▶

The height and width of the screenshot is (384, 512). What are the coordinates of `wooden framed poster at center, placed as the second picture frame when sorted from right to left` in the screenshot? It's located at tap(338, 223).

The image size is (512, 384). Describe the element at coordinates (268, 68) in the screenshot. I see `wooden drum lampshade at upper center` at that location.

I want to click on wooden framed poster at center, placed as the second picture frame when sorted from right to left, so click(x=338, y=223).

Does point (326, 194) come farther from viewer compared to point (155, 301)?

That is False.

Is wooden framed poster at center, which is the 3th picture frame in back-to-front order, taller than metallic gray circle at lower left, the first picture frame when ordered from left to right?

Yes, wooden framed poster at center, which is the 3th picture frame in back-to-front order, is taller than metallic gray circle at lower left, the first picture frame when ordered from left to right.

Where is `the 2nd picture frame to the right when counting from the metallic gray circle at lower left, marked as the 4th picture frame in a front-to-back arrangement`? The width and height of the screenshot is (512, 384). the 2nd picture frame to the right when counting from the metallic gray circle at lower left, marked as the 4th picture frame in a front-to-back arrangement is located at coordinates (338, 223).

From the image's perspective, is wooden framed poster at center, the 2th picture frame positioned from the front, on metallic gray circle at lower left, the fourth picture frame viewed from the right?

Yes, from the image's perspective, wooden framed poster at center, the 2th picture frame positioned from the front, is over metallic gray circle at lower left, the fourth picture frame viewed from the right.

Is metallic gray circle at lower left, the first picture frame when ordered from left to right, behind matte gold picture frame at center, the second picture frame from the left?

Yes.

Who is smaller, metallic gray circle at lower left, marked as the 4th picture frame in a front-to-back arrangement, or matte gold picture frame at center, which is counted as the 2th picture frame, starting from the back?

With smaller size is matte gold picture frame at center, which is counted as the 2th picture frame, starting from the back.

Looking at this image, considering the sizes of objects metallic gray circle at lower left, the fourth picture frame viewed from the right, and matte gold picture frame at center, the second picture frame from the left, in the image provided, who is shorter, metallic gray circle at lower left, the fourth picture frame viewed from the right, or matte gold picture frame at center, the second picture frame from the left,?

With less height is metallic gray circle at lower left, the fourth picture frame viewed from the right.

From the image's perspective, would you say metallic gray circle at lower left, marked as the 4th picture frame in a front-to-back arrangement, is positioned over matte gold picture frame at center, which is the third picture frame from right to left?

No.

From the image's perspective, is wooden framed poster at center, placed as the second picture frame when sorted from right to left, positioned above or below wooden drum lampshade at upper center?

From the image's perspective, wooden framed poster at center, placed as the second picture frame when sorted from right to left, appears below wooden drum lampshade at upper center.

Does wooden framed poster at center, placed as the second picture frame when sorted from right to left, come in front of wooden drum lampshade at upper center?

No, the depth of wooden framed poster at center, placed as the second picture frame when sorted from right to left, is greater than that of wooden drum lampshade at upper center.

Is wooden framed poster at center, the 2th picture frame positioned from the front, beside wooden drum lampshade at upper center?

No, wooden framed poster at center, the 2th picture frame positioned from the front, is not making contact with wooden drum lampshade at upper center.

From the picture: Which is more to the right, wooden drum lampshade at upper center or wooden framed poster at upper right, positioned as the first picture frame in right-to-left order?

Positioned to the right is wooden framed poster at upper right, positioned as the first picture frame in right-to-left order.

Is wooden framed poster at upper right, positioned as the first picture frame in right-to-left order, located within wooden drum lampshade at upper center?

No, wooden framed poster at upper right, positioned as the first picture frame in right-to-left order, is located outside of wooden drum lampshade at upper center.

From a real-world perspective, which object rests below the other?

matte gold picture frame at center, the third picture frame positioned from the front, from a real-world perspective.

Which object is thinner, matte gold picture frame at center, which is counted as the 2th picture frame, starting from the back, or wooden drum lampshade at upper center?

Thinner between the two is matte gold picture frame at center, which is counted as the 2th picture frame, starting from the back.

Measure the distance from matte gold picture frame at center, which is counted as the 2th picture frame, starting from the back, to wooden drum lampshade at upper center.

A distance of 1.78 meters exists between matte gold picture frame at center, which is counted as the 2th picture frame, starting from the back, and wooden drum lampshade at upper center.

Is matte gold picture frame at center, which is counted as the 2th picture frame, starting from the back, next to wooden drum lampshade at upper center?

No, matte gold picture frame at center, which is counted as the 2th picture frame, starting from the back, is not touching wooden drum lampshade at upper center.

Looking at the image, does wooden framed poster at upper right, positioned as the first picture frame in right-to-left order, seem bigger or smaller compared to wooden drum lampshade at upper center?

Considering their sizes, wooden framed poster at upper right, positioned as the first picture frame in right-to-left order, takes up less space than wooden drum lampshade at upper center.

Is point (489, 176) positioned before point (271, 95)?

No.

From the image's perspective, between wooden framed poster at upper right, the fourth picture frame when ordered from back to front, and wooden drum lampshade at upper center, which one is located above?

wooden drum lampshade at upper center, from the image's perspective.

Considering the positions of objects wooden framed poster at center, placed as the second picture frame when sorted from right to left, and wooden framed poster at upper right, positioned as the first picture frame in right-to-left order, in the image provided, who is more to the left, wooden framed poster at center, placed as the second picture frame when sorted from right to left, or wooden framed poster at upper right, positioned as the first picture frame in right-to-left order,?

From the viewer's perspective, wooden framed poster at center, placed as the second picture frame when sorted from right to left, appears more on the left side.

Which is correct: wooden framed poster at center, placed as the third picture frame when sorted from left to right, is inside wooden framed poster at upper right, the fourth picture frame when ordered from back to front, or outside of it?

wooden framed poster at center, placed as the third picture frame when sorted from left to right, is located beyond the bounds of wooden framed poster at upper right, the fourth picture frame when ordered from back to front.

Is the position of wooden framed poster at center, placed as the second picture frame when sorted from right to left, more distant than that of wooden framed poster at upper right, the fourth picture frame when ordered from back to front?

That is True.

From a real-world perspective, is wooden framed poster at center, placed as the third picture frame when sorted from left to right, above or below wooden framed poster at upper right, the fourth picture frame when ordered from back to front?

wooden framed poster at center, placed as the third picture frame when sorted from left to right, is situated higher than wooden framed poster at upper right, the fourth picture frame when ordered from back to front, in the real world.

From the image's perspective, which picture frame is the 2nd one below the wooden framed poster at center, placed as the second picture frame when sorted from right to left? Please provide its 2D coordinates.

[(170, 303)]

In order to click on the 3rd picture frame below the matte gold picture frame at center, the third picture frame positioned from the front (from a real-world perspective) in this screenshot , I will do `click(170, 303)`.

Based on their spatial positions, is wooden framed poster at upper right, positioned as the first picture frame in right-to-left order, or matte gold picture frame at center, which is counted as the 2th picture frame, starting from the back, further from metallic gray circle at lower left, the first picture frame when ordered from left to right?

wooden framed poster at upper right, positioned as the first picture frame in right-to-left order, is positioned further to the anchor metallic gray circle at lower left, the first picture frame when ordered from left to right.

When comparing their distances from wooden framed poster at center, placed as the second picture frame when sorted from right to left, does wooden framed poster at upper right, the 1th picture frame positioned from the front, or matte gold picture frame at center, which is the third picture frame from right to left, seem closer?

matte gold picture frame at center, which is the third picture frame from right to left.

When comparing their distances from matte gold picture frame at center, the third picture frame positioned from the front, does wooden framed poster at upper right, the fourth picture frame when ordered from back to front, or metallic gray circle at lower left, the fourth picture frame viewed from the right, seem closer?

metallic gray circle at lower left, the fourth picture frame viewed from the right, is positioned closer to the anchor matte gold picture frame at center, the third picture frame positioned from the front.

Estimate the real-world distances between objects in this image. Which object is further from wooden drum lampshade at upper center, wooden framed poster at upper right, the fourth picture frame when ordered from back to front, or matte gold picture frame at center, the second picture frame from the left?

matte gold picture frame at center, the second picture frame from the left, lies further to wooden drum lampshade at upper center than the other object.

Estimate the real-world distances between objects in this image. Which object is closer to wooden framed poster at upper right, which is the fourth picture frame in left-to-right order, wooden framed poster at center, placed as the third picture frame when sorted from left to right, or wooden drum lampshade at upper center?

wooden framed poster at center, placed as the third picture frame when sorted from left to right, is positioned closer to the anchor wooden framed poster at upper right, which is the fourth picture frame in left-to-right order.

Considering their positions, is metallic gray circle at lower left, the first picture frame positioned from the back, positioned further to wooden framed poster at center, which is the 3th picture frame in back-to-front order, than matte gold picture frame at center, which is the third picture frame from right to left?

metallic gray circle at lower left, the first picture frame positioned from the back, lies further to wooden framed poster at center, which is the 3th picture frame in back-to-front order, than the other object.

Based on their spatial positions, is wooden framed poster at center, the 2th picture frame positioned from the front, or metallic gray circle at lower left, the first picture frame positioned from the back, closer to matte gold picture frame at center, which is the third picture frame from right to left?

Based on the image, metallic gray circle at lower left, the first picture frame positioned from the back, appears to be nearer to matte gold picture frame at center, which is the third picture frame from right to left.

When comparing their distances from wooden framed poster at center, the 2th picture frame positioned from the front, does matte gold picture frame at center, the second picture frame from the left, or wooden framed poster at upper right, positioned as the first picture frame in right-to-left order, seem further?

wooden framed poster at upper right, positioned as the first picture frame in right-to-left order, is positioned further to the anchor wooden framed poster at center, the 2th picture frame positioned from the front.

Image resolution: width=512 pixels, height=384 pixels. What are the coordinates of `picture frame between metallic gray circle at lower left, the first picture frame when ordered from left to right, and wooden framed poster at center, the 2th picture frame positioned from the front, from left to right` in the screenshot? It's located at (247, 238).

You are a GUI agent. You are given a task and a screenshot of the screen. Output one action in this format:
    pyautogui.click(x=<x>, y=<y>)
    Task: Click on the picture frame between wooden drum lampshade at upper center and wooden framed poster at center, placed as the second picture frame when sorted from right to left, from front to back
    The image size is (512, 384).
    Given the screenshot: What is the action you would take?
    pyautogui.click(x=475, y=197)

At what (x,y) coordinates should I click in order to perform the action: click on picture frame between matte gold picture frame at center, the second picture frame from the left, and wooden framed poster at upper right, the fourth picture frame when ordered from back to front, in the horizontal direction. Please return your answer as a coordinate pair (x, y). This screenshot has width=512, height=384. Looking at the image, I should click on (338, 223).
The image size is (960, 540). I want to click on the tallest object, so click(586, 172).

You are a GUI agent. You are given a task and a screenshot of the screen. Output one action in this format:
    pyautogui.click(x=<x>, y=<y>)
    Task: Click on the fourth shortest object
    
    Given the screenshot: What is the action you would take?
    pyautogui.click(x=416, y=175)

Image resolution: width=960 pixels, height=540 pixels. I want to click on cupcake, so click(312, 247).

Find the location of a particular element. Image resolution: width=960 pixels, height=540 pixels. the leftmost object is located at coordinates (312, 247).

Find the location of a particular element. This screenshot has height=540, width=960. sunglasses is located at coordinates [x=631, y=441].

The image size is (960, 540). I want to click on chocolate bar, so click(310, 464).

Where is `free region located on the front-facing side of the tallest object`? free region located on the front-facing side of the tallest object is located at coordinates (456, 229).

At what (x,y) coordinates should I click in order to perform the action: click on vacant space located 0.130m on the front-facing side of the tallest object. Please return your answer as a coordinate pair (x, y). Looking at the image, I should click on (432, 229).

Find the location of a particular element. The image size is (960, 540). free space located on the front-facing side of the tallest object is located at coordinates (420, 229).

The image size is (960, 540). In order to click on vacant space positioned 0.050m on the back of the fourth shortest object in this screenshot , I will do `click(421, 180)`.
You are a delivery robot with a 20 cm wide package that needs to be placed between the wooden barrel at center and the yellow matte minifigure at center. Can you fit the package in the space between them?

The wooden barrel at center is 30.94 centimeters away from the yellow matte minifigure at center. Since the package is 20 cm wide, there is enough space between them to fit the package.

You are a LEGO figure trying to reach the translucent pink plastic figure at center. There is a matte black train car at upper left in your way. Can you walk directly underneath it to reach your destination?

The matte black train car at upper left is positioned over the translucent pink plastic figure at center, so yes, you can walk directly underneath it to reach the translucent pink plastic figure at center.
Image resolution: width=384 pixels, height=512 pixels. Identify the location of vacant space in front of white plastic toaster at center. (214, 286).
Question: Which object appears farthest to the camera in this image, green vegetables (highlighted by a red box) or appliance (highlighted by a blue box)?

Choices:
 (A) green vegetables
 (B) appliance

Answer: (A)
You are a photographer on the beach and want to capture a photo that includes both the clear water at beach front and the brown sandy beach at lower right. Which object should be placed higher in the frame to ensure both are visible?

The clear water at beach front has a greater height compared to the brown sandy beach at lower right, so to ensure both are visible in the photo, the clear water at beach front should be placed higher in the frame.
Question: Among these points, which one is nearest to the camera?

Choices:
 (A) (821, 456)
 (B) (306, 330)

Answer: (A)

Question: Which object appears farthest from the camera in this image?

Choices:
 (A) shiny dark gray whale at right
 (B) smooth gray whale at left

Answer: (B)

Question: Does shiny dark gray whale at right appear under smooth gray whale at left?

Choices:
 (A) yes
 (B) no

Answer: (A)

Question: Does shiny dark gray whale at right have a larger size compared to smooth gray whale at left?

◀

Put the lines of the records into a JSON array of strings, one string per line, with blank lines left out. Start at the first line of the records and stop after the line that contains "from the right?".

▸ **RESULT BELOW**:
[
  "The height and width of the screenshot is (384, 512). What are the coordinates of `wooden framed poster at center, placed as the second picture frame when sorted from right to left` in the screenshot? It's located at tap(338, 223).",
  "The image size is (512, 384). Describe the element at coordinates (268, 68) in the screenshot. I see `wooden drum lampshade at upper center` at that location.",
  "I want to click on wooden framed poster at center, placed as the second picture frame when sorted from right to left, so click(x=338, y=223).",
  "Does point (326, 194) come farther from viewer compared to point (155, 301)?",
  "That is False.",
  "Is wooden framed poster at center, which is the 3th picture frame in back-to-front order, taller than metallic gray circle at lower left, the first picture frame when ordered from left to right?",
  "Yes, wooden framed poster at center, which is the 3th picture frame in back-to-front order, is taller than metallic gray circle at lower left, the first picture frame when ordered from left to right.",
  "Where is `the 2nd picture frame to the right when counting from the metallic gray circle at lower left, marked as the 4th picture frame in a front-to-back arrangement`? The width and height of the screenshot is (512, 384). the 2nd picture frame to the right when counting from the metallic gray circle at lower left, marked as the 4th picture frame in a front-to-back arrangement is located at coordinates (338, 223).",
  "From the image's perspective, is wooden framed poster at center, the 2th picture frame positioned from the front, on metallic gray circle at lower left, the fourth picture frame viewed from the right?"
]